╔══
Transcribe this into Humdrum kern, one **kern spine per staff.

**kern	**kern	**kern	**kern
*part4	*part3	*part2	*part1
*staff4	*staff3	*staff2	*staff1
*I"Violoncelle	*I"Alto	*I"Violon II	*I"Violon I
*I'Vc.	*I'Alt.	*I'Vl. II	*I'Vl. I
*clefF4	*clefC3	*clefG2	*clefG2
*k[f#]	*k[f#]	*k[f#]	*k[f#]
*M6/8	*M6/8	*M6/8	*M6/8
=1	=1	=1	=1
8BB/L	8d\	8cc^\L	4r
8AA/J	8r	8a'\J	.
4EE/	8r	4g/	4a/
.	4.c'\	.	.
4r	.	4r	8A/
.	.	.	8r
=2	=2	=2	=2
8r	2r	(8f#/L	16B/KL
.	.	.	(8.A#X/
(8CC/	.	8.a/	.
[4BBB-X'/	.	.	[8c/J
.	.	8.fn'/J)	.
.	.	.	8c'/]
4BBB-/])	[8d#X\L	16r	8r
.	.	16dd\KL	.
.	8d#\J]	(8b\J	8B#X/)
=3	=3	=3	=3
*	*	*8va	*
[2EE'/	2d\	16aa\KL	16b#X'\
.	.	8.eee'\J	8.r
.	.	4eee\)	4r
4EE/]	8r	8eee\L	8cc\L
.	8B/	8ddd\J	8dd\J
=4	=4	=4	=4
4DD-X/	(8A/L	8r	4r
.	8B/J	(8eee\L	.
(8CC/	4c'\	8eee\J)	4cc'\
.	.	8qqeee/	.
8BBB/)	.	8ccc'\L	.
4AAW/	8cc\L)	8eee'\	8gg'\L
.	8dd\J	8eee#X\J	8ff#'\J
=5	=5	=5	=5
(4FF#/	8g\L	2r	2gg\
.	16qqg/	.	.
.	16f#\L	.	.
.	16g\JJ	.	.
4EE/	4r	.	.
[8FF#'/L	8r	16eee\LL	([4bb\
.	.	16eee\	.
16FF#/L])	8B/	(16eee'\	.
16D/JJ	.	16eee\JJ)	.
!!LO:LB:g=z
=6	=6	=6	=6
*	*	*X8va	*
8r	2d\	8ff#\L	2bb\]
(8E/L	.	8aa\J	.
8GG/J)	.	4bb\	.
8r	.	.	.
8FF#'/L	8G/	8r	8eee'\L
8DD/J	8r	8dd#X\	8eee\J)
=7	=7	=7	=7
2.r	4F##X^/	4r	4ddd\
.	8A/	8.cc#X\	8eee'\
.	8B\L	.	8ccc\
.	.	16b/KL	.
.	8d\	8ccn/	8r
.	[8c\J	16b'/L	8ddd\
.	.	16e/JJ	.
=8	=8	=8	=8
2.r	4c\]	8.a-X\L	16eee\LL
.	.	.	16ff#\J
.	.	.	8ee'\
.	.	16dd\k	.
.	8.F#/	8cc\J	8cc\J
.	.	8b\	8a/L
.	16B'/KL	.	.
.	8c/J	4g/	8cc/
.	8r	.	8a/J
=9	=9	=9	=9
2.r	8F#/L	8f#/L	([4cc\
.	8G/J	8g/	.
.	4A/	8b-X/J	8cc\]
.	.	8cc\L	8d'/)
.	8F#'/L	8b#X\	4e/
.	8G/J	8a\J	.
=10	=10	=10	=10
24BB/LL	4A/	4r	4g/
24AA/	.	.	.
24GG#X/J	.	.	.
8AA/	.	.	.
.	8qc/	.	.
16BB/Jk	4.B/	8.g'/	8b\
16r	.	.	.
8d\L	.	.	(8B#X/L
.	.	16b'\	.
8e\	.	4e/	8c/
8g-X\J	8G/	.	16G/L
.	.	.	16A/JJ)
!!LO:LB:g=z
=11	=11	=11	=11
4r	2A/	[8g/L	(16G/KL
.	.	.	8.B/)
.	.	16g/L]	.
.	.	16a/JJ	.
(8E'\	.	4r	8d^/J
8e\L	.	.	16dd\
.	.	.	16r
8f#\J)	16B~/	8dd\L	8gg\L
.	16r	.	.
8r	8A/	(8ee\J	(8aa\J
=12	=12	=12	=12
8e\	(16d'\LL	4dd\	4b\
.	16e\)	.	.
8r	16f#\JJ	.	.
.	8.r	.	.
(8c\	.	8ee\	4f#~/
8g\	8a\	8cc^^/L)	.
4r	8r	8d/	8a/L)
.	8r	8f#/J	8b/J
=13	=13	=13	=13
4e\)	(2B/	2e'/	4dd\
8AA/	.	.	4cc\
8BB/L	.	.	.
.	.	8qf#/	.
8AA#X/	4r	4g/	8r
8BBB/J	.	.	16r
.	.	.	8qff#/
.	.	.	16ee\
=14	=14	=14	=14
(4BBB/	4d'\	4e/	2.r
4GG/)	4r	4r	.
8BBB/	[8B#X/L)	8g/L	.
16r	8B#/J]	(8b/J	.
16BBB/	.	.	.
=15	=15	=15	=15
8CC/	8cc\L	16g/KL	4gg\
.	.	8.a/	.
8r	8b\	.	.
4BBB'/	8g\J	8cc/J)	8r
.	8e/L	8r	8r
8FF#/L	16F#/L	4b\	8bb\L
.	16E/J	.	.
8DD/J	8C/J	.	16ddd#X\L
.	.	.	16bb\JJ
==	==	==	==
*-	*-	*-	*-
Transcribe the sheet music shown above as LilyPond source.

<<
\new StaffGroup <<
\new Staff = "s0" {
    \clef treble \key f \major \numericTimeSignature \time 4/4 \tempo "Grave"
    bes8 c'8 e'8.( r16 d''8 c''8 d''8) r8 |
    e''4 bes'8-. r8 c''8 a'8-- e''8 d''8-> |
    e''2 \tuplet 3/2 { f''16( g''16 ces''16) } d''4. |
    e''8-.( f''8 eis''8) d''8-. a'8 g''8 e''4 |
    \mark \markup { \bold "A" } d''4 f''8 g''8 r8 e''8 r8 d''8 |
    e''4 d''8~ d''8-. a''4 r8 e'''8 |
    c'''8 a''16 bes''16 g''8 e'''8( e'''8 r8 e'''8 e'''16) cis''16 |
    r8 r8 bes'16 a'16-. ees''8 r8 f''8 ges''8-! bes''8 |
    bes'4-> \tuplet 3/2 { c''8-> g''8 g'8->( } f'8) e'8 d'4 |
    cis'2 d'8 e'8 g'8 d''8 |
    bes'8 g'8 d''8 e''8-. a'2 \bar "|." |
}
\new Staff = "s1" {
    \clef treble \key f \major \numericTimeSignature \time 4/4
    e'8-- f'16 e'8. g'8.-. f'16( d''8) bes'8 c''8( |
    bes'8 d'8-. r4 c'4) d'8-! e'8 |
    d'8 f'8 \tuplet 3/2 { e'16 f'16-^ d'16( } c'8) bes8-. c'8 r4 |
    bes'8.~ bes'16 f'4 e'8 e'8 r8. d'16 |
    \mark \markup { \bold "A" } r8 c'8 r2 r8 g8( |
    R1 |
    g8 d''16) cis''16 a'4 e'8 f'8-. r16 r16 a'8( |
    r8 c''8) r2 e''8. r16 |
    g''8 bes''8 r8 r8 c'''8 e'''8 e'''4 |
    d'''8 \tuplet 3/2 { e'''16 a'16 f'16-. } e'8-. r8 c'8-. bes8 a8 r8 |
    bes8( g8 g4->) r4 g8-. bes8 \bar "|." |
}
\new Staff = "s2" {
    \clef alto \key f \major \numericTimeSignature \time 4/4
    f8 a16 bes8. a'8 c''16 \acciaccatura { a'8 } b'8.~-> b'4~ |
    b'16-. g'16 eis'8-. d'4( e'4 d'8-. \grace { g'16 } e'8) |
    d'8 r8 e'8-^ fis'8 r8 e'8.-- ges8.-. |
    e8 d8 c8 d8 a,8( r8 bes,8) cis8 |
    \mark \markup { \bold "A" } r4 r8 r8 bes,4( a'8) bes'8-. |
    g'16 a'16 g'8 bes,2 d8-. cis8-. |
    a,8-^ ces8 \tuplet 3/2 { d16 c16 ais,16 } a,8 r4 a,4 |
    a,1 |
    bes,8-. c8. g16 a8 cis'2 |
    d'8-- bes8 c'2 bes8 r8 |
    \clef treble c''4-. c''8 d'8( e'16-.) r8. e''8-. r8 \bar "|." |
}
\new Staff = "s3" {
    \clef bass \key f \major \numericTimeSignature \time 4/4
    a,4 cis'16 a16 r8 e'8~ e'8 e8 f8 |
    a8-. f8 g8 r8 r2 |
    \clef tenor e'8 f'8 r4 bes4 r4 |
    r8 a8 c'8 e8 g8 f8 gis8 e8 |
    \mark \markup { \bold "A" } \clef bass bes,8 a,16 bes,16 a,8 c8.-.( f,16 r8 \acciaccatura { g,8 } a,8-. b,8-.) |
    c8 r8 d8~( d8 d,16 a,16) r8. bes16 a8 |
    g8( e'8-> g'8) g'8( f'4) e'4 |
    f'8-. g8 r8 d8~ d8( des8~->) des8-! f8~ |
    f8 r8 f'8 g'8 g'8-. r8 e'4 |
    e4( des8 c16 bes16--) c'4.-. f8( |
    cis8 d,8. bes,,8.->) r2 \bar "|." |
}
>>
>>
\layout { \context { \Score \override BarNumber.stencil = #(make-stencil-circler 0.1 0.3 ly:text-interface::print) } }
╚══
§ What you should do
List every line of the material above that contains the string "treble", matching case exactly.

§ Reply
    \clef treble \key f \major \numericTimeSignature \time 4/4 \tempo "Grave"
    \clef treble \key f \major \numericTimeSignature \time 4/4
    \clef treble c''4-. c''8 d'8( e'16-.) r8. e''8-. r8 \bar "|." |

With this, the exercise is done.